To do> When you reach the line with "(842, 318) = (436, 470): orange" in the records below, begin transcribing exactly and continue up to and including the line with "camera: 40 degrees right, 5 degrees up", leaving out every picture.

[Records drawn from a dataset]
──────────
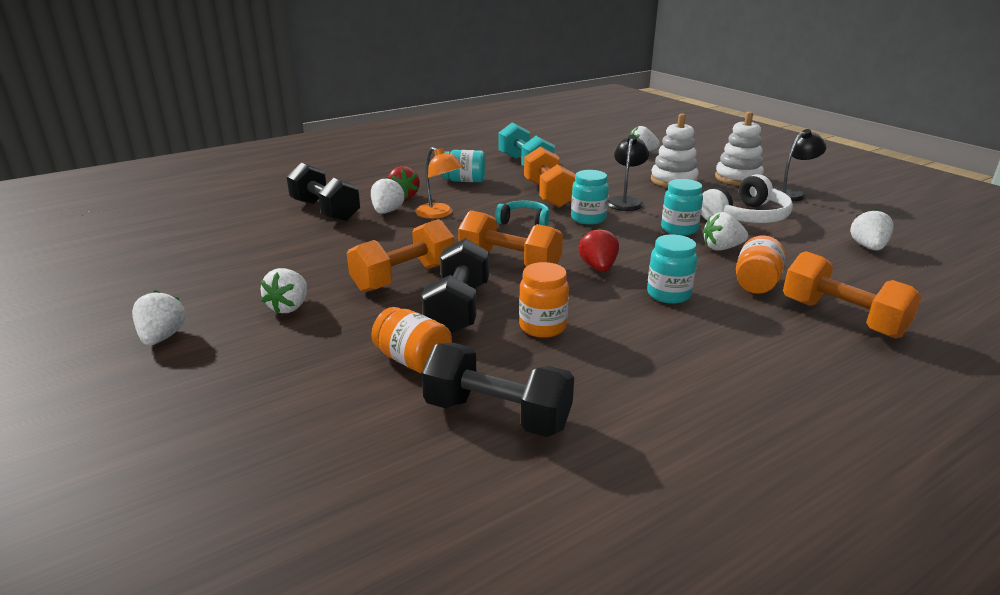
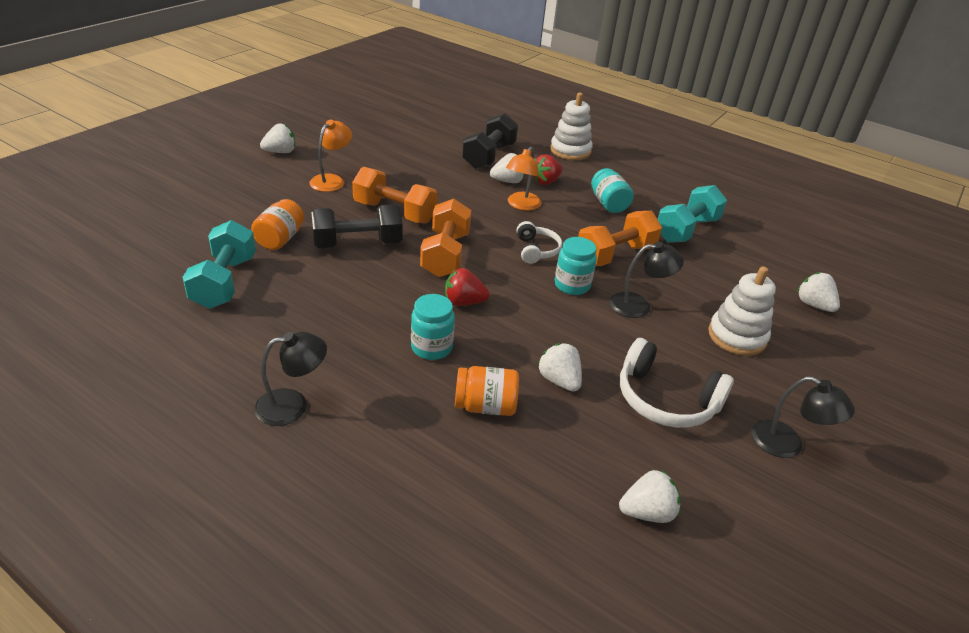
camera: 65 degrees right, 10 degrees up
(289, 307) = (331, 180): white strawberry -> orange lamp
(497, 415) = (224, 282): black dumbbell -> turquoise dumbbell
(524, 222) = (536, 250): turquoise headphones -> white headphones
(542, 327) = (345, 285): orange jar -> none
(598, 268) = (463, 302): red strawberry -> red strawberry turned 150 degrees counterclockwise
(679, 229) = (588, 347): turquoise jar -> none
(738, 178) = (801, 392): white stacking toy -> white stacking toy (570, 151)
(758, 384) = (293, 405): none -> black lamp
(842, 318) = (436, 470): orange dumbbell -> none

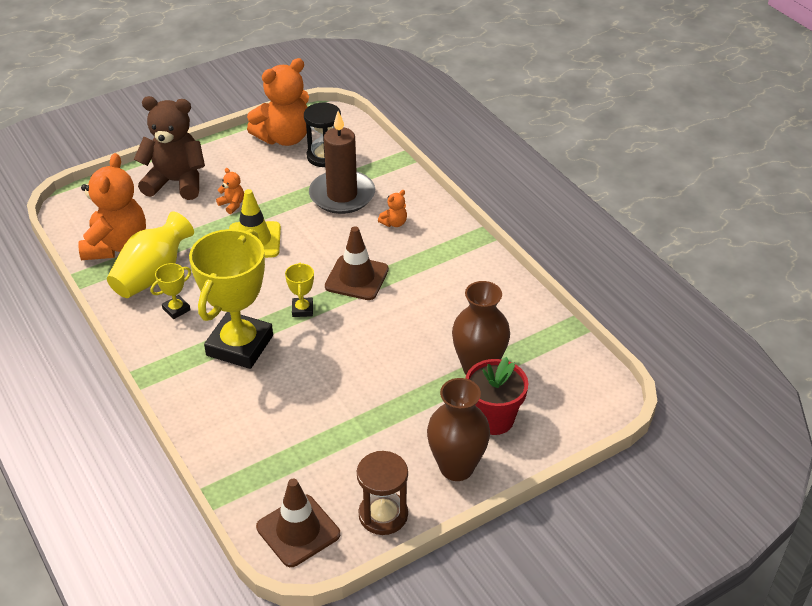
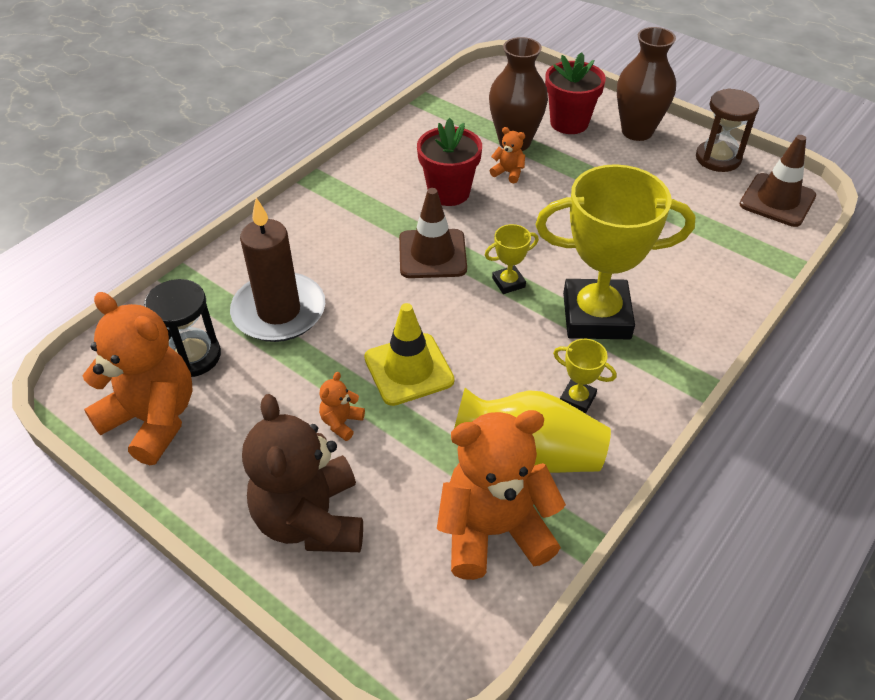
camera: 110 degrees left, 5 degrees up
(394, 223) = (319, 249): orange teddy bear -> orange teddy bear (508, 173)
(426, 306) = (449, 192): none -> red flower pot

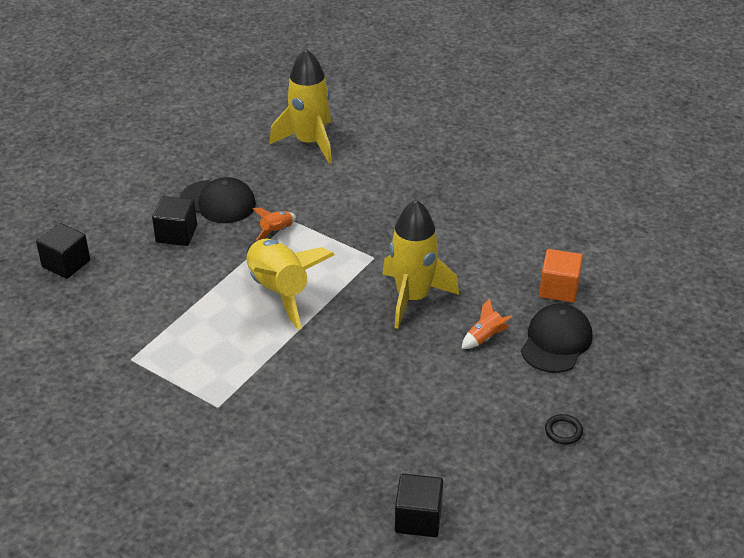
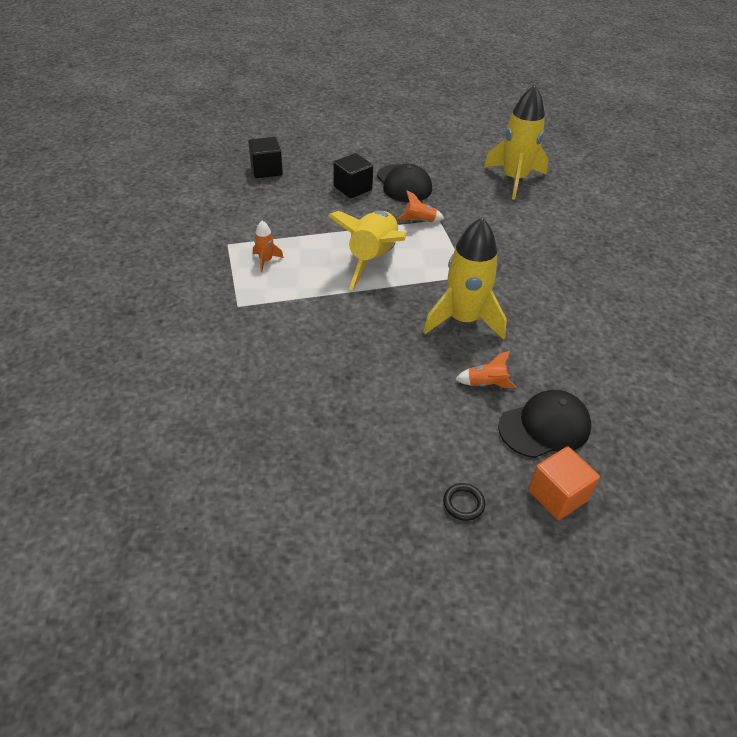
camera: 40 degrees right, 5 degrees up
(188, 352) = (266, 261): none -> orange rocket
(418, 518) = (263, 482): black cube -> none
(559, 289) = (597, 387): orange cube -> orange cube (557, 495)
──────────
Exercise solution>
(842, 318) = (436, 470): orange dumbbell -> none

camera: 110 degrees left, 5 degrees up
(394, 223) = (319, 249): orange teddy bear -> orange teddy bear (508, 173)
(426, 306) = (449, 192): none -> red flower pot

camera: 40 degrees right, 5 degrees up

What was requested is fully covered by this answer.